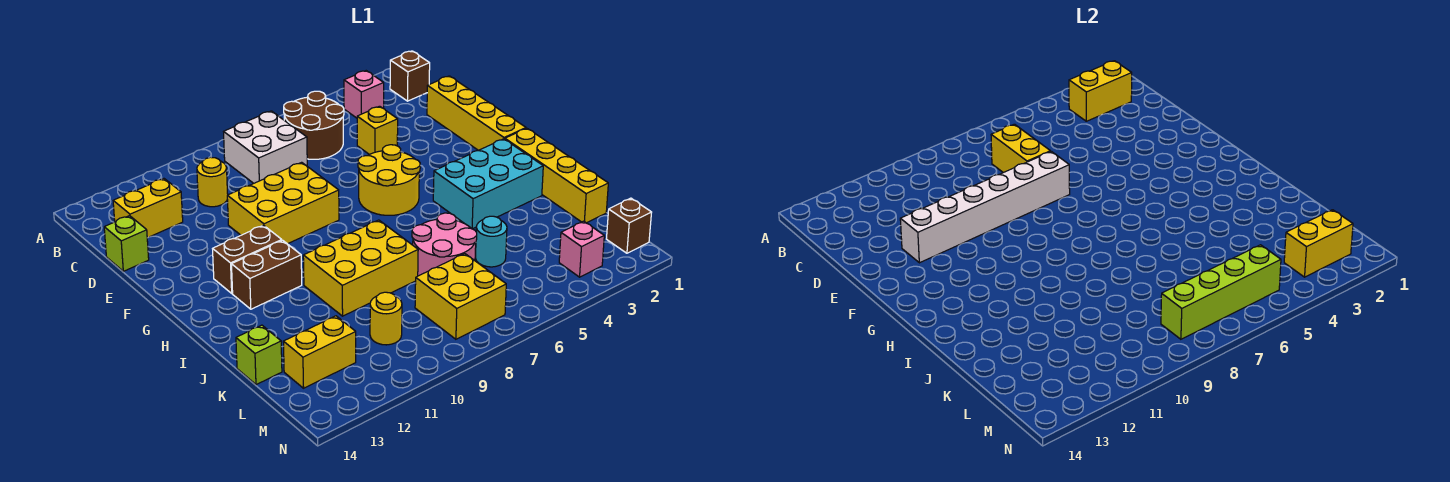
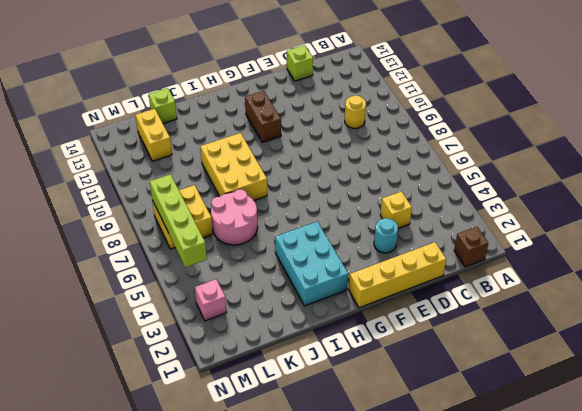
cyan round brick E3 level 1 -> cyan round brick K5 level 1
none -> pink brick B3 level 1
none -> brown round brick B5:C6 level 1
none -> white brick B7:C8 level 1

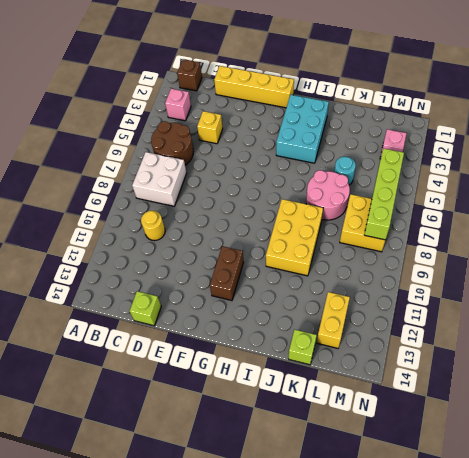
none -> yellow brick C12:C13 level 1
none -> yellow brick E8:F10 level 1
none -> yellow round brick F5:G6 level 1

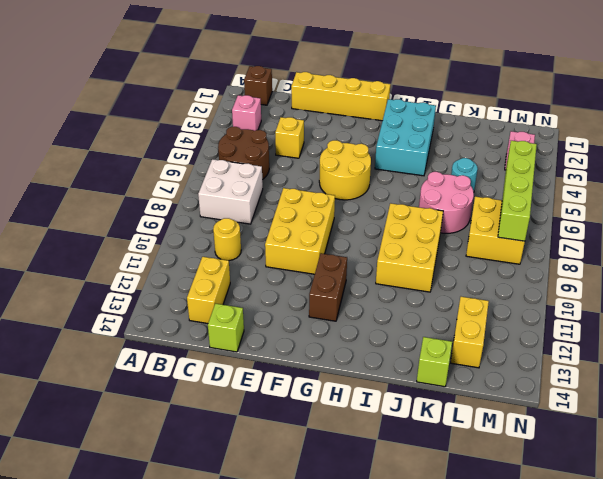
none -> yellow brick H1:K1 level 1
none -> brown brick H11:H12 level 1
none -> yellow round brick L10 level 1

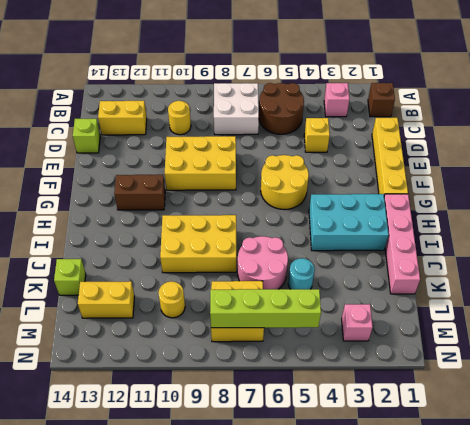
pink brick H1:K1 level 1 -> yellow brick H1:K1 level 1
none -> brown brick H11:H12 level 1
none -> brown brick M1 level 1
none -> yellow brick B2:B3 level 2

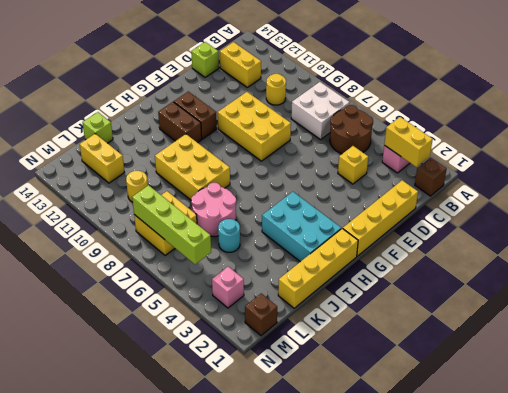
none -> yellow round brick F5:G6 level 1
none -> yellow brick C7:D7 level 2
none -> white brick E7:E12 level 2

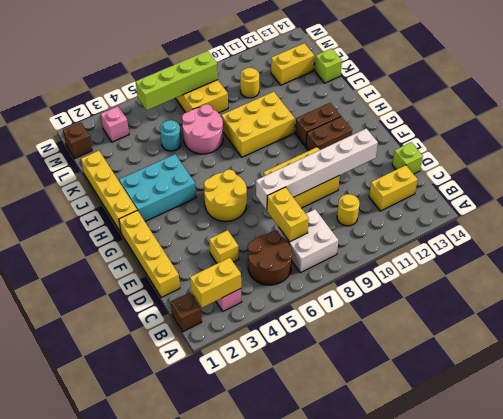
none -> yellow brick M2:M3 level 2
- - - - - - -
### Task item
Your copy should match the entries above exactly and contain no pictures.

### Reply to the task
cyan round brick E3 level 1 -> cyan round brick K5 level 1
none -> pink brick B3 level 1
none -> brown round brick B5:C6 level 1
none -> white brick B7:C8 level 1

none -> yellow brick C12:C13 level 1
none -> yellow brick E8:F10 level 1
none -> yellow round brick F5:G6 level 1

none -> yellow brick H1:K1 level 1
none -> brown brick H11:H12 level 1
none -> yellow round brick L10 level 1

pink brick H1:K1 level 1 -> yellow brick H1:K1 level 1
none -> brown brick H11:H12 level 1
none -> brown brick M1 level 1
none -> yellow brick B2:B3 level 2

none -> yellow round brick F5:G6 level 1
none -> yellow brick C7:D7 level 2
none -> white brick E7:E12 level 2

none -> yellow brick M2:M3 level 2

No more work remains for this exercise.